#### [Available data]
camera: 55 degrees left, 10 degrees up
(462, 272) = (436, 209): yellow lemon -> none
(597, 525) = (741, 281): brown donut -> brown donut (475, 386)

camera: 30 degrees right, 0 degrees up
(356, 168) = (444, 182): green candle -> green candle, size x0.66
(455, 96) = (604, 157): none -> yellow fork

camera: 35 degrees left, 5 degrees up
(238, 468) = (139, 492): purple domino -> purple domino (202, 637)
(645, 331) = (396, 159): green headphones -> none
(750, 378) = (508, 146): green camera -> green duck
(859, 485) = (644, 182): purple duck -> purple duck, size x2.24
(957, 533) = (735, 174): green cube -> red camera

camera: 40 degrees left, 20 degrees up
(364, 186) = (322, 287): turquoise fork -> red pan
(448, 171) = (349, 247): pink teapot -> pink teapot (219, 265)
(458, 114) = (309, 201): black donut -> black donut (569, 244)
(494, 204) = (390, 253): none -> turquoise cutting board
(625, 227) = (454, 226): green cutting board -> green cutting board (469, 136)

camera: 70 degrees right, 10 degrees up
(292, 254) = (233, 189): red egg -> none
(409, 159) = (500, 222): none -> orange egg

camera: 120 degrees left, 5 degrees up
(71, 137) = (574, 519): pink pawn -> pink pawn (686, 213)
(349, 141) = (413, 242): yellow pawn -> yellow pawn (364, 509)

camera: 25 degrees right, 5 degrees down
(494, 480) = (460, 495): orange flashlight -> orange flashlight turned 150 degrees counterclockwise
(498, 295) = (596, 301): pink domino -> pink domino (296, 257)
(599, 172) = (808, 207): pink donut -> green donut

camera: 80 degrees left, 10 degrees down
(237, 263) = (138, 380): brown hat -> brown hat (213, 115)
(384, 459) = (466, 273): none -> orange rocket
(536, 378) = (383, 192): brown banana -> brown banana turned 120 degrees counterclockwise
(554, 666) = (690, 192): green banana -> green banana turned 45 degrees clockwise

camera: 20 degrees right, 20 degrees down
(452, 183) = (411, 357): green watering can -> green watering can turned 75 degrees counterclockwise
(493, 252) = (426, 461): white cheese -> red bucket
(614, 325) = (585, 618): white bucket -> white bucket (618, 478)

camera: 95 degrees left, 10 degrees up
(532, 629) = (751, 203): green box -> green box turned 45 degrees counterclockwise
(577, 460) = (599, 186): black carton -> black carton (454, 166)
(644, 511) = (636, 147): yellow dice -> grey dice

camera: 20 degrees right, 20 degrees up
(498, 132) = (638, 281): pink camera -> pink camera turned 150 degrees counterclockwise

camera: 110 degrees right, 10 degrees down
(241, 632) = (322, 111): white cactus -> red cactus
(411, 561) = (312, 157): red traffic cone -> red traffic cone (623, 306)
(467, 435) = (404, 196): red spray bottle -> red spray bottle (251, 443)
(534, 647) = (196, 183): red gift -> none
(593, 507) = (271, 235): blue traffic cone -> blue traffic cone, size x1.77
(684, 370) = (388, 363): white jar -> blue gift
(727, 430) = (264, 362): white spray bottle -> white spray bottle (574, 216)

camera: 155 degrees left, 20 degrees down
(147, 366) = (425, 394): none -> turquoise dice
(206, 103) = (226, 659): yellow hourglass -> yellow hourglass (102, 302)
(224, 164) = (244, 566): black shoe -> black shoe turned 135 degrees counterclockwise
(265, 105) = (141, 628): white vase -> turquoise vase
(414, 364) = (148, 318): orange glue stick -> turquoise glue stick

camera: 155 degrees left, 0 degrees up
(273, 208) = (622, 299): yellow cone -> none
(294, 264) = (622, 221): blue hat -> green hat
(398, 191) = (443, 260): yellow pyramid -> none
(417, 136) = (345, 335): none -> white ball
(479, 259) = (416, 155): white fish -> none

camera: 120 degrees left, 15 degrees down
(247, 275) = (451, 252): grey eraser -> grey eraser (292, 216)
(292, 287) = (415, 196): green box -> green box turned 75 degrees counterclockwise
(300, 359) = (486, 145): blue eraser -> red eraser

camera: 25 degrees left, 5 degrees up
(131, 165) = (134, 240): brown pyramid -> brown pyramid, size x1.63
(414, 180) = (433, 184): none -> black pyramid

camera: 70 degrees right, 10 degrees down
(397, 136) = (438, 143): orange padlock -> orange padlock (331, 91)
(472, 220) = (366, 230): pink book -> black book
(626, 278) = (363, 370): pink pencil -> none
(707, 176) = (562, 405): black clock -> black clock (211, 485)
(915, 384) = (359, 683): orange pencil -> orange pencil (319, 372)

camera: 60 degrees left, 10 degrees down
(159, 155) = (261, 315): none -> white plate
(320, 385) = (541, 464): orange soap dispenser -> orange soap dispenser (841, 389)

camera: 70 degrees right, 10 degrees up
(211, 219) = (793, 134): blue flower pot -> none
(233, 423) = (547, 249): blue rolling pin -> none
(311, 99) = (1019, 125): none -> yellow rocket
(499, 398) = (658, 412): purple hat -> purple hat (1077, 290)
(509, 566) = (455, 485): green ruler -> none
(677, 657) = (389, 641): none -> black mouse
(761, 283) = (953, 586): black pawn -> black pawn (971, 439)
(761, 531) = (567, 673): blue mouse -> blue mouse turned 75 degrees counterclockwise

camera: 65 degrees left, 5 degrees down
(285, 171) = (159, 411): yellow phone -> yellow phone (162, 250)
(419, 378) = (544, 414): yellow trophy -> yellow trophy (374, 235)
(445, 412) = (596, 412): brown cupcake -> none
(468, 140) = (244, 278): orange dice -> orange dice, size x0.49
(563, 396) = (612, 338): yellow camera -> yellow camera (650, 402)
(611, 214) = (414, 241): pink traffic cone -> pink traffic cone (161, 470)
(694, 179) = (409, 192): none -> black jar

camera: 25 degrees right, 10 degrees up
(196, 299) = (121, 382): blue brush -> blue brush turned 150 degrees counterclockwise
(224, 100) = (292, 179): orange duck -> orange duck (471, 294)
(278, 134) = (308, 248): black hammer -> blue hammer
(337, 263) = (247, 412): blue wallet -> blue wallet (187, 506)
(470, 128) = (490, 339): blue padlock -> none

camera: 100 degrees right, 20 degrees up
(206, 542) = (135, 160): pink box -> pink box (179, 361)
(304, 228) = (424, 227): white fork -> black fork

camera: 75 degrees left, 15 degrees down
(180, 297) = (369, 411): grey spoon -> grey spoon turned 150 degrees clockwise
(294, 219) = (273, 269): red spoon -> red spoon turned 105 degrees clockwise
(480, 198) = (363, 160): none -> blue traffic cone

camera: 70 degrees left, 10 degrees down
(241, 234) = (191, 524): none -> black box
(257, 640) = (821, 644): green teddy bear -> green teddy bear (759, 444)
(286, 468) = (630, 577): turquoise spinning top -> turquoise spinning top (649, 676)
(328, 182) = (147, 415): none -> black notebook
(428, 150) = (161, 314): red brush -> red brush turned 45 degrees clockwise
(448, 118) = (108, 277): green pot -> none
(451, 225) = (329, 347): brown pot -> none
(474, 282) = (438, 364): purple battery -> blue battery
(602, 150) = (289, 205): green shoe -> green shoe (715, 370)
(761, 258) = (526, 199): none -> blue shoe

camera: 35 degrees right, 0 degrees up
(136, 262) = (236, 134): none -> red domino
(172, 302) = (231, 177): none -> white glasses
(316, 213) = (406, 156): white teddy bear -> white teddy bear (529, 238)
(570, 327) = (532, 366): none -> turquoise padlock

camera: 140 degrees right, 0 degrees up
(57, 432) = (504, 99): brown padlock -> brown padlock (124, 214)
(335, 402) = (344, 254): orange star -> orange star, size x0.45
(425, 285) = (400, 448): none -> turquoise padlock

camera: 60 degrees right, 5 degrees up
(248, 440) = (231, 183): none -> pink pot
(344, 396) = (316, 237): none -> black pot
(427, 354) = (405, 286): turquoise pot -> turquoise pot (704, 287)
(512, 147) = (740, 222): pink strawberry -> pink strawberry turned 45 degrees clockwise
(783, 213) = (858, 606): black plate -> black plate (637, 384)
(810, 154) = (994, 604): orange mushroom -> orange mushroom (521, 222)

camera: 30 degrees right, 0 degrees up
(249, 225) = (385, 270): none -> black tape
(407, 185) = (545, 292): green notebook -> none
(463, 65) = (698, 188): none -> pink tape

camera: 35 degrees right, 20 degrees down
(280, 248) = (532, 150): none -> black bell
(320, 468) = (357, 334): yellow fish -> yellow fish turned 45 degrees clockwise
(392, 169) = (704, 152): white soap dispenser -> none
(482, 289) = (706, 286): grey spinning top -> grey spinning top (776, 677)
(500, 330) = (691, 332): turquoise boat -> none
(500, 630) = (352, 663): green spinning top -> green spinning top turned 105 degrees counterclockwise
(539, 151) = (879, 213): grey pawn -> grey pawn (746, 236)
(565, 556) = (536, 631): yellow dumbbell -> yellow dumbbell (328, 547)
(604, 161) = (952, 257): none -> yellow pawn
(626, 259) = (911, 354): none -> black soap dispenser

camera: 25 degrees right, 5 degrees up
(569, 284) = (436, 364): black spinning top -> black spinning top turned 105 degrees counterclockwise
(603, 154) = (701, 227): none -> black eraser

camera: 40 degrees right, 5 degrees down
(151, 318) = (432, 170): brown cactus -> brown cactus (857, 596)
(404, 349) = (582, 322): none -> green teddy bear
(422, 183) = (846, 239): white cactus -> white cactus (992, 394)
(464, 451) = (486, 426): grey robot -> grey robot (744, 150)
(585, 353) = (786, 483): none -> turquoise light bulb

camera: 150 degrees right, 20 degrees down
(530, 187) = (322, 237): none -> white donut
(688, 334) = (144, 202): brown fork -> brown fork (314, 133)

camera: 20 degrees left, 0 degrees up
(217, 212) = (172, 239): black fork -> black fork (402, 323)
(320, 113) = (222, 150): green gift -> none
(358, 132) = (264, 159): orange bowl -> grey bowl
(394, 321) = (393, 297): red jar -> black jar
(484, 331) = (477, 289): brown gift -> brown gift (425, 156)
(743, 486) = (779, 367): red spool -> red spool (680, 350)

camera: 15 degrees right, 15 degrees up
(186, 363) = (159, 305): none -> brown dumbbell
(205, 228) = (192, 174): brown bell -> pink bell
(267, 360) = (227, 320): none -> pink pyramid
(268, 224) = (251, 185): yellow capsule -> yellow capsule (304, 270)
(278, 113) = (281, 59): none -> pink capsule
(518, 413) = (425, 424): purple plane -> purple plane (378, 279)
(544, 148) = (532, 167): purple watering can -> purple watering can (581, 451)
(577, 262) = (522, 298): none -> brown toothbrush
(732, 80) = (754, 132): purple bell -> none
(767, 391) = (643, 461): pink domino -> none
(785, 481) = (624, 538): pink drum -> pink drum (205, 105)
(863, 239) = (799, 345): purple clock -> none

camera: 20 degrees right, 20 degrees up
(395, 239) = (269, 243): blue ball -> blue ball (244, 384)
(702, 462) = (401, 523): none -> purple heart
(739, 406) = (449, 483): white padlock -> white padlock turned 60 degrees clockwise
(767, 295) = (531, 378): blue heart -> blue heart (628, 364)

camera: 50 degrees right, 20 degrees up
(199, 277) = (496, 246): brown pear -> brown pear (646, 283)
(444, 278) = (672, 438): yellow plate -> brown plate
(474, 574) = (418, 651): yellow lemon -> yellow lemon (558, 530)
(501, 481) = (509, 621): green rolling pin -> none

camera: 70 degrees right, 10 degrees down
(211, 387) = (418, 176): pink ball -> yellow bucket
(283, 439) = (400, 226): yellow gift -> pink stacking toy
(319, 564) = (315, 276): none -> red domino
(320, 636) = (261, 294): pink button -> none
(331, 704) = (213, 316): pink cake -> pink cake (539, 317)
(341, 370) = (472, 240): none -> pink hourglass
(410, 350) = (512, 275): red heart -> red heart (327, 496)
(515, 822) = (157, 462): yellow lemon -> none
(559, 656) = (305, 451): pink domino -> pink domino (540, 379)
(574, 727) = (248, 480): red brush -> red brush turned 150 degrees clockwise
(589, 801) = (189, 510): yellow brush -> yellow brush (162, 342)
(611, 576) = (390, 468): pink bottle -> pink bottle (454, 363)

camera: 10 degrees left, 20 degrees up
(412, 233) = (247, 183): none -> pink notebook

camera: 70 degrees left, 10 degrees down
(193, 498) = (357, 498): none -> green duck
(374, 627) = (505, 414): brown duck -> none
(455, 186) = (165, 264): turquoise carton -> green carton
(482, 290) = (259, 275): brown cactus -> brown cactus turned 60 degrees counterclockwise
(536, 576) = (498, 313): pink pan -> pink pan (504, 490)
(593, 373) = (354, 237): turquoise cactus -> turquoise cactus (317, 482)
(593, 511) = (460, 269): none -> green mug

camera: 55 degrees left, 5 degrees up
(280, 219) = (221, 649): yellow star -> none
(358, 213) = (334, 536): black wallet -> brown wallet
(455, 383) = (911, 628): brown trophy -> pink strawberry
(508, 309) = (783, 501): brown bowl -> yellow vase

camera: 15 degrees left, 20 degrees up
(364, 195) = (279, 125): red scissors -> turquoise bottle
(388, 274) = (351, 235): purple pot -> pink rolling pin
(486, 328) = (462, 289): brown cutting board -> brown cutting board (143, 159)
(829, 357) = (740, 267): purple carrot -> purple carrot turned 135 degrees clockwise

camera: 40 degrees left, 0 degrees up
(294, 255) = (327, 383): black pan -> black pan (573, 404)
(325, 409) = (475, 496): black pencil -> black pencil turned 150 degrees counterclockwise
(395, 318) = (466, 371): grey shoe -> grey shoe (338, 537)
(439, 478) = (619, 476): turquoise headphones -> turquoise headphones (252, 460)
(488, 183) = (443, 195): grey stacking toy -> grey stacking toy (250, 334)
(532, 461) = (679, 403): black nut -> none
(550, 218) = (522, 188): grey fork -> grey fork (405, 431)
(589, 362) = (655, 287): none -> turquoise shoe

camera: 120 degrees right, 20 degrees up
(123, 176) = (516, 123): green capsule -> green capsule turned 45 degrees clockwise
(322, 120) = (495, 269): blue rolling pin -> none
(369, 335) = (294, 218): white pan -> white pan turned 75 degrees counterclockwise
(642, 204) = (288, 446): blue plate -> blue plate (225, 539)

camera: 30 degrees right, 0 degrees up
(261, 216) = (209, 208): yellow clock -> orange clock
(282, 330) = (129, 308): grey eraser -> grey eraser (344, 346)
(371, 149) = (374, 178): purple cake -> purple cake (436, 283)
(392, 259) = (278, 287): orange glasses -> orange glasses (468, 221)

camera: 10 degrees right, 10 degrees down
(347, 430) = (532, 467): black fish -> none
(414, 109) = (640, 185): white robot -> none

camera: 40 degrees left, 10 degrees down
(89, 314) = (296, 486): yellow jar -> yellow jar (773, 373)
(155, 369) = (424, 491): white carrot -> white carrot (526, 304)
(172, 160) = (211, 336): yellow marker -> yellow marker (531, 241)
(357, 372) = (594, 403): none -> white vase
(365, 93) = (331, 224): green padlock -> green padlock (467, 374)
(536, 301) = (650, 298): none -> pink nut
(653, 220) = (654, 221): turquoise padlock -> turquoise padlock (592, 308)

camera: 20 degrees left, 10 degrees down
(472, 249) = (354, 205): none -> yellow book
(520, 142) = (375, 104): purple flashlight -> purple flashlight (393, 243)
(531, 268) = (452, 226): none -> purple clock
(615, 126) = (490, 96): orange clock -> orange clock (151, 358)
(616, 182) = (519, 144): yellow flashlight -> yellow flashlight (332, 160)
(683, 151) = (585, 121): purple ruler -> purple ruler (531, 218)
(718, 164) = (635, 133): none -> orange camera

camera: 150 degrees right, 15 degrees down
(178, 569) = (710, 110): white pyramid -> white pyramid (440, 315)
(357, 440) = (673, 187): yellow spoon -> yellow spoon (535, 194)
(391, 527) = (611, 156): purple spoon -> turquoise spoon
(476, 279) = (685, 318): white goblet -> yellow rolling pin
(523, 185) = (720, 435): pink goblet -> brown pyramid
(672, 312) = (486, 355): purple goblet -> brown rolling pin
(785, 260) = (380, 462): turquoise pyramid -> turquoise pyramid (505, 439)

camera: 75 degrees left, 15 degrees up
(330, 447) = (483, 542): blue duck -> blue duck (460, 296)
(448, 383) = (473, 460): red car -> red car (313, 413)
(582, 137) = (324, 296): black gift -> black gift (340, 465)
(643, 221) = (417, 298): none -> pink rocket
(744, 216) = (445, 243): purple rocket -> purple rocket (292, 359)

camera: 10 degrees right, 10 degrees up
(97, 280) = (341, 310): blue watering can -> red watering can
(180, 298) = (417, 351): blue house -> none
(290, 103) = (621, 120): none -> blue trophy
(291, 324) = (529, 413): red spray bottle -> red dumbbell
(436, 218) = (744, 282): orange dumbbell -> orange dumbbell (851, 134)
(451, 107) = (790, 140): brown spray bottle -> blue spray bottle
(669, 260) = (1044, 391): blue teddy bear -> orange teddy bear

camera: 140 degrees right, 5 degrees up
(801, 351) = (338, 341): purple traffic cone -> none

#### [Your instructions]
Only the lines above from the line with "camera: 120 degrees right, 20 degrees up" to the line with "(357, 440) = (673, 187): yellow", those two lines included, should be reproduced exactly.

#### [Written response]
camera: 120 degrees right, 20 degrees up
(123, 176) = (516, 123): green capsule -> green capsule turned 45 degrees clockwise
(322, 120) = (495, 269): blue rolling pin -> none
(369, 335) = (294, 218): white pan -> white pan turned 75 degrees counterclockwise
(642, 204) = (288, 446): blue plate -> blue plate (225, 539)

camera: 30 degrees right, 0 degrees up
(261, 216) = (209, 208): yellow clock -> orange clock
(282, 330) = (129, 308): grey eraser -> grey eraser (344, 346)
(371, 149) = (374, 178): purple cake -> purple cake (436, 283)
(392, 259) = (278, 287): orange glasses -> orange glasses (468, 221)

camera: 10 degrees right, 10 degrees down
(347, 430) = (532, 467): black fish -> none
(414, 109) = (640, 185): white robot -> none

camera: 40 degrees left, 10 degrees down
(89, 314) = (296, 486): yellow jar -> yellow jar (773, 373)
(155, 369) = (424, 491): white carrot -> white carrot (526, 304)
(172, 160) = (211, 336): yellow marker -> yellow marker (531, 241)
(357, 372) = (594, 403): none -> white vase
(365, 93) = (331, 224): green padlock -> green padlock (467, 374)
(536, 301) = (650, 298): none -> pink nut
(653, 220) = (654, 221): turquoise padlock -> turquoise padlock (592, 308)

camera: 20 degrees left, 10 degrees down
(472, 249) = (354, 205): none -> yellow book
(520, 142) = (375, 104): purple flashlight -> purple flashlight (393, 243)
(531, 268) = (452, 226): none -> purple clock
(615, 126) = (490, 96): orange clock -> orange clock (151, 358)
(616, 182) = (519, 144): yellow flashlight -> yellow flashlight (332, 160)
(683, 151) = (585, 121): purple ruler -> purple ruler (531, 218)
(718, 164) = (635, 133): none -> orange camera

camera: 150 degrees right, 15 degrees down
(178, 569) = (710, 110): white pyramid -> white pyramid (440, 315)
(357, 440) = (673, 187): yellow spoon -> yellow spoon (535, 194)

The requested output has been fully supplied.